> [Exercise instructions]: Each record below is to be restated word for word.

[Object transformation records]
┌──

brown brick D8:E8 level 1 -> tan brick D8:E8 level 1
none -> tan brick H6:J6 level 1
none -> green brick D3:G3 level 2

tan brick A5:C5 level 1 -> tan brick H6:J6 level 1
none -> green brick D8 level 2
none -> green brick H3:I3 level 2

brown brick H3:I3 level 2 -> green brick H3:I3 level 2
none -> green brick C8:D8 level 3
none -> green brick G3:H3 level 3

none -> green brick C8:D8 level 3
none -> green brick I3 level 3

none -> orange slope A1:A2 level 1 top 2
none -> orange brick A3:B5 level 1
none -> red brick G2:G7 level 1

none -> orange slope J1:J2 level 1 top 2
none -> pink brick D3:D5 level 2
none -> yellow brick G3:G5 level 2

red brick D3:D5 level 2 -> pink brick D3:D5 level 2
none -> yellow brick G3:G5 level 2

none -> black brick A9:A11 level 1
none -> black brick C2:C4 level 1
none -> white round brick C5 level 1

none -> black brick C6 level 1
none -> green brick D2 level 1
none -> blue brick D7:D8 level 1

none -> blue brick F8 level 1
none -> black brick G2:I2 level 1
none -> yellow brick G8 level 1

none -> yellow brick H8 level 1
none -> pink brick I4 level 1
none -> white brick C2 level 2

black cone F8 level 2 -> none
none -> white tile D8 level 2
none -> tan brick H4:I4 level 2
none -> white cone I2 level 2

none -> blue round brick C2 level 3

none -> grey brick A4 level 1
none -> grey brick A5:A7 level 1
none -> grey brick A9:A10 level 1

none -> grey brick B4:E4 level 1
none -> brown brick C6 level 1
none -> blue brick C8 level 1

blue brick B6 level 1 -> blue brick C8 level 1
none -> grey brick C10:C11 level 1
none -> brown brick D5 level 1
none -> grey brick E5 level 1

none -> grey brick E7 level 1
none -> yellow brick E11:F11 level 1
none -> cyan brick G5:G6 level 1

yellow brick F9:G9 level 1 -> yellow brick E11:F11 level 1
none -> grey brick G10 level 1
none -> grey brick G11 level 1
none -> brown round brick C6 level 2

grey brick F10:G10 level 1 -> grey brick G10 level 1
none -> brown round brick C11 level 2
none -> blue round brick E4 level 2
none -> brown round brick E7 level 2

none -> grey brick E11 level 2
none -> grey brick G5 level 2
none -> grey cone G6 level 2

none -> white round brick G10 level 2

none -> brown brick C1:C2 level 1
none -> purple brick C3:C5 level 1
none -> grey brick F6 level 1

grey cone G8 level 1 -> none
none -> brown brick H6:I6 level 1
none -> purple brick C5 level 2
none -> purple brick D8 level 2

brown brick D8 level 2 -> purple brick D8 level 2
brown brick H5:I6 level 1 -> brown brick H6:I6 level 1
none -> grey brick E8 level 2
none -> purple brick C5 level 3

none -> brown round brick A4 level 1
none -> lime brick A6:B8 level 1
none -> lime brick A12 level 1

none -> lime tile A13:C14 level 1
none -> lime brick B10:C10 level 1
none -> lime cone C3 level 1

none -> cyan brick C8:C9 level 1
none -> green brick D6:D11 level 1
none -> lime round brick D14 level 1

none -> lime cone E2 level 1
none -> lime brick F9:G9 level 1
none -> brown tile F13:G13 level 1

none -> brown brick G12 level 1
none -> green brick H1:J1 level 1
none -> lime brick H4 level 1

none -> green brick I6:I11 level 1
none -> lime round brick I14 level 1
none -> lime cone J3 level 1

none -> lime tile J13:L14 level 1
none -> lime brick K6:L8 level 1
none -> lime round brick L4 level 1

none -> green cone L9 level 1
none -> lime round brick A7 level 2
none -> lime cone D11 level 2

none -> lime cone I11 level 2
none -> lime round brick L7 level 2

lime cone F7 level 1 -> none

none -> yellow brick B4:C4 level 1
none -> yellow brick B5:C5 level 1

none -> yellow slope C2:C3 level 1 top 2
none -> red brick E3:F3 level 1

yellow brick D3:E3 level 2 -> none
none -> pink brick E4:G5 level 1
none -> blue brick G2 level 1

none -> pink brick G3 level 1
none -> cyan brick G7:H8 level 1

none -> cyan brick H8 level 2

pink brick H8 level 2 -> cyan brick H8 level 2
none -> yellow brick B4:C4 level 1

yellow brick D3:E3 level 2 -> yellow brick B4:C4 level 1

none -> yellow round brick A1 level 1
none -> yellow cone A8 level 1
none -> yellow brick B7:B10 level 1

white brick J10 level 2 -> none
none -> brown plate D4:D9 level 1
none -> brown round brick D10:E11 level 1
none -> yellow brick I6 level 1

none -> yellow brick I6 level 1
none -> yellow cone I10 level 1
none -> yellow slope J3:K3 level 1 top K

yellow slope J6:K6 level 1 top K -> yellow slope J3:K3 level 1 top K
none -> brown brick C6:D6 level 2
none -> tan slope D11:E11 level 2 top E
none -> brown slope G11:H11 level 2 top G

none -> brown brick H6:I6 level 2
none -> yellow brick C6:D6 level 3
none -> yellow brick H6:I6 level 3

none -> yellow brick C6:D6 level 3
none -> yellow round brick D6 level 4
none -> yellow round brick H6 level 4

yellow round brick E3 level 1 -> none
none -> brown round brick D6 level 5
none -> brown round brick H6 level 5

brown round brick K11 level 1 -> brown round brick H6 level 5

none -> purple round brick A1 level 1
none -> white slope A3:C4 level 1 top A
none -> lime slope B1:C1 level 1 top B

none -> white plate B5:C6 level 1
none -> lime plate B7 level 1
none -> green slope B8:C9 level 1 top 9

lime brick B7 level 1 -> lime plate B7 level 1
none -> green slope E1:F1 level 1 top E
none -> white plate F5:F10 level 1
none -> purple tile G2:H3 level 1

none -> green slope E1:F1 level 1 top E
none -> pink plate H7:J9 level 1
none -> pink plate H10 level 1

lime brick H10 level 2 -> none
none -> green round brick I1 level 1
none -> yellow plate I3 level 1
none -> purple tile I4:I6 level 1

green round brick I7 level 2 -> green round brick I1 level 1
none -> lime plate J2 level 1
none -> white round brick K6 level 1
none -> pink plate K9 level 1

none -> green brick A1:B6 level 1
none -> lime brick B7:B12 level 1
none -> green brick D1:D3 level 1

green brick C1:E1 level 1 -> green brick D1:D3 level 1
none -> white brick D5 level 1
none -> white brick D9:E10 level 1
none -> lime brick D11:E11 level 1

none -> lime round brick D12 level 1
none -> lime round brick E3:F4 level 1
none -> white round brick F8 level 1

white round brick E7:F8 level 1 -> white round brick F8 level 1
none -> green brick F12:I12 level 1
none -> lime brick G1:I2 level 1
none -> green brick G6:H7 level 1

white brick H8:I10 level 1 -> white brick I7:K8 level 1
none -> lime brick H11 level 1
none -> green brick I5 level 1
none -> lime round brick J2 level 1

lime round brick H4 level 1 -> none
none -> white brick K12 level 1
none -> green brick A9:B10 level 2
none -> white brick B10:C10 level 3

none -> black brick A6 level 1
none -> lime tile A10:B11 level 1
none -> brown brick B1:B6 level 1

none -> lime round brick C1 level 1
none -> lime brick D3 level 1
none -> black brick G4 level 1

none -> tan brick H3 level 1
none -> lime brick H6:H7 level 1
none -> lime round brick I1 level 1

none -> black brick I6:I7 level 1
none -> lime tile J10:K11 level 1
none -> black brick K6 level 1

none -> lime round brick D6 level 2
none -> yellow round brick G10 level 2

└──

> [Task result]:
brown brick D8:E8 level 1 -> tan brick D8:E8 level 1
none -> tan brick H6:J6 level 1
none -> green brick D3:G3 level 2

tan brick A5:C5 level 1 -> tan brick H6:J6 level 1
none -> green brick D8 level 2
none -> green brick H3:I3 level 2

brown brick H3:I3 level 2 -> green brick H3:I3 level 2
none -> green brick C8:D8 level 3
none -> green brick G3:H3 level 3

none -> green brick C8:D8 level 3
none -> green brick I3 level 3

none -> orange slope A1:A2 level 1 top 2
none -> orange brick A3:B5 level 1
none -> red brick G2:G7 level 1

none -> orange slope J1:J2 level 1 top 2
none -> pink brick D3:D5 level 2
none -> yellow brick G3:G5 level 2

red brick D3:D5 level 2 -> pink brick D3:D5 level 2
none -> yellow brick G3:G5 level 2

none -> black brick A9:A11 level 1
none -> black brick C2:C4 level 1
none -> white round brick C5 level 1

none -> black brick C6 level 1
none -> green brick D2 level 1
none -> blue brick D7:D8 level 1

none -> blue brick F8 level 1
none -> black brick G2:I2 level 1
none -> yellow brick G8 level 1

none -> yellow brick H8 level 1
none -> pink brick I4 level 1
none -> white brick C2 level 2

black cone F8 level 2 -> none
none -> white tile D8 level 2
none -> tan brick H4:I4 level 2
none -> white cone I2 level 2

none -> blue round brick C2 level 3

none -> grey brick A4 level 1
none -> grey brick A5:A7 level 1
none -> grey brick A9:A10 level 1

none -> grey brick B4:E4 level 1
none -> brown brick C6 level 1
none -> blue brick C8 level 1

blue brick B6 level 1 -> blue brick C8 level 1
none -> grey brick C10:C11 level 1
none -> brown brick D5 level 1
none -> grey brick E5 level 1

none -> grey brick E7 level 1
none -> yellow brick E11:F11 level 1
none -> cyan brick G5:G6 level 1

yellow brick F9:G9 level 1 -> yellow brick E11:F11 level 1
none -> grey brick G10 level 1
none -> grey brick G11 level 1
none -> brown round brick C6 level 2

grey brick F10:G10 level 1 -> grey brick G10 level 1
none -> brown round brick C11 level 2
none -> blue round brick E4 level 2
none -> brown round brick E7 level 2

none -> grey brick E11 level 2
none -> grey brick G5 level 2
none -> grey cone G6 level 2

none -> white round brick G10 level 2

none -> brown brick C1:C2 level 1
none -> purple brick C3:C5 level 1
none -> grey brick F6 level 1

grey cone G8 level 1 -> none
none -> brown brick H6:I6 level 1
none -> purple brick C5 level 2
none -> purple brick D8 level 2

brown brick D8 level 2 -> purple brick D8 level 2
brown brick H5:I6 level 1 -> brown brick H6:I6 level 1
none -> grey brick E8 level 2
none -> purple brick C5 level 3

none -> brown round brick A4 level 1
none -> lime brick A6:B8 level 1
none -> lime brick A12 level 1

none -> lime tile A13:C14 level 1
none -> lime brick B10:C10 level 1
none -> lime cone C3 level 1

none -> cyan brick C8:C9 level 1
none -> green brick D6:D11 level 1
none -> lime round brick D14 level 1

none -> lime cone E2 level 1
none -> lime brick F9:G9 level 1
none -> brown tile F13:G13 level 1

none -> brown brick G12 level 1
none -> green brick H1:J1 level 1
none -> lime brick H4 level 1

none -> green brick I6:I11 level 1
none -> lime round brick I14 level 1
none -> lime cone J3 level 1

none -> lime tile J13:L14 level 1
none -> lime brick K6:L8 level 1
none -> lime round brick L4 level 1

none -> green cone L9 level 1
none -> lime round brick A7 level 2
none -> lime cone D11 level 2

none -> lime cone I11 level 2
none -> lime round brick L7 level 2

lime cone F7 level 1 -> none

none -> yellow brick B4:C4 level 1
none -> yellow brick B5:C5 level 1

none -> yellow slope C2:C3 level 1 top 2
none -> red brick E3:F3 level 1

yellow brick D3:E3 level 2 -> none
none -> pink brick E4:G5 level 1
none -> blue brick G2 level 1

none -> pink brick G3 level 1
none -> cyan brick G7:H8 level 1

none -> cyan brick H8 level 2

pink brick H8 level 2 -> cyan brick H8 level 2
none -> yellow brick B4:C4 level 1

yellow brick D3:E3 level 2 -> yellow brick B4:C4 level 1

none -> yellow round brick A1 level 1
none -> yellow cone A8 level 1
none -> yellow brick B7:B10 level 1

white brick J10 level 2 -> none
none -> brown plate D4:D9 level 1
none -> brown round brick D10:E11 level 1
none -> yellow brick I6 level 1

none -> yellow brick I6 level 1
none -> yellow cone I10 level 1
none -> yellow slope J3:K3 level 1 top K

yellow slope J6:K6 level 1 top K -> yellow slope J3:K3 level 1 top K
none -> brown brick C6:D6 level 2
none -> tan slope D11:E11 level 2 top E
none -> brown slope G11:H11 level 2 top G

none -> brown brick H6:I6 level 2
none -> yellow brick C6:D6 level 3
none -> yellow brick H6:I6 level 3

none -> yellow brick C6:D6 level 3
none -> yellow round brick D6 level 4
none -> yellow round brick H6 level 4

yellow round brick E3 level 1 -> none
none -> brown round brick D6 level 5
none -> brown round brick H6 level 5

brown round brick K11 level 1 -> brown round brick H6 level 5

none -> purple round brick A1 level 1
none -> white slope A3:C4 level 1 top A
none -> lime slope B1:C1 level 1 top B

none -> white plate B5:C6 level 1
none -> lime plate B7 level 1
none -> green slope B8:C9 level 1 top 9

lime brick B7 level 1 -> lime plate B7 level 1
none -> green slope E1:F1 level 1 top E
none -> white plate F5:F10 level 1
none -> purple tile G2:H3 level 1

none -> green slope E1:F1 level 1 top E
none -> pink plate H7:J9 level 1
none -> pink plate H10 level 1

lime brick H10 level 2 -> none
none -> green round brick I1 level 1
none -> yellow plate I3 level 1
none -> purple tile I4:I6 level 1

green round brick I7 level 2 -> green round brick I1 level 1
none -> lime plate J2 level 1
none -> white round brick K6 level 1
none -> pink plate K9 level 1

none -> green brick A1:B6 level 1
none -> lime brick B7:B12 level 1
none -> green brick D1:D3 level 1

green brick C1:E1 level 1 -> green brick D1:D3 level 1
none -> white brick D5 level 1
none -> white brick D9:E10 level 1
none -> lime brick D11:E11 level 1

none -> lime round brick D12 level 1
none -> lime round brick E3:F4 level 1
none -> white round brick F8 level 1

white round brick E7:F8 level 1 -> white round brick F8 level 1
none -> green brick F12:I12 level 1
none -> lime brick G1:I2 level 1
none -> green brick G6:H7 level 1

white brick H8:I10 level 1 -> white brick I7:K8 level 1
none -> lime brick H11 level 1
none -> green brick I5 level 1
none -> lime round brick J2 level 1

lime round brick H4 level 1 -> none
none -> white brick K12 level 1
none -> green brick A9:B10 level 2
none -> white brick B10:C10 level 3

none -> black brick A6 level 1
none -> lime tile A10:B11 level 1
none -> brown brick B1:B6 level 1

none -> lime round brick C1 level 1
none -> lime brick D3 level 1
none -> black brick G4 level 1

none -> tan brick H3 level 1
none -> lime brick H6:H7 level 1
none -> lime round brick I1 level 1

none -> black brick I6:I7 level 1
none -> lime tile J10:K11 level 1
none -> black brick K6 level 1

none -> lime round brick D6 level 2
none -> yellow round brick G10 level 2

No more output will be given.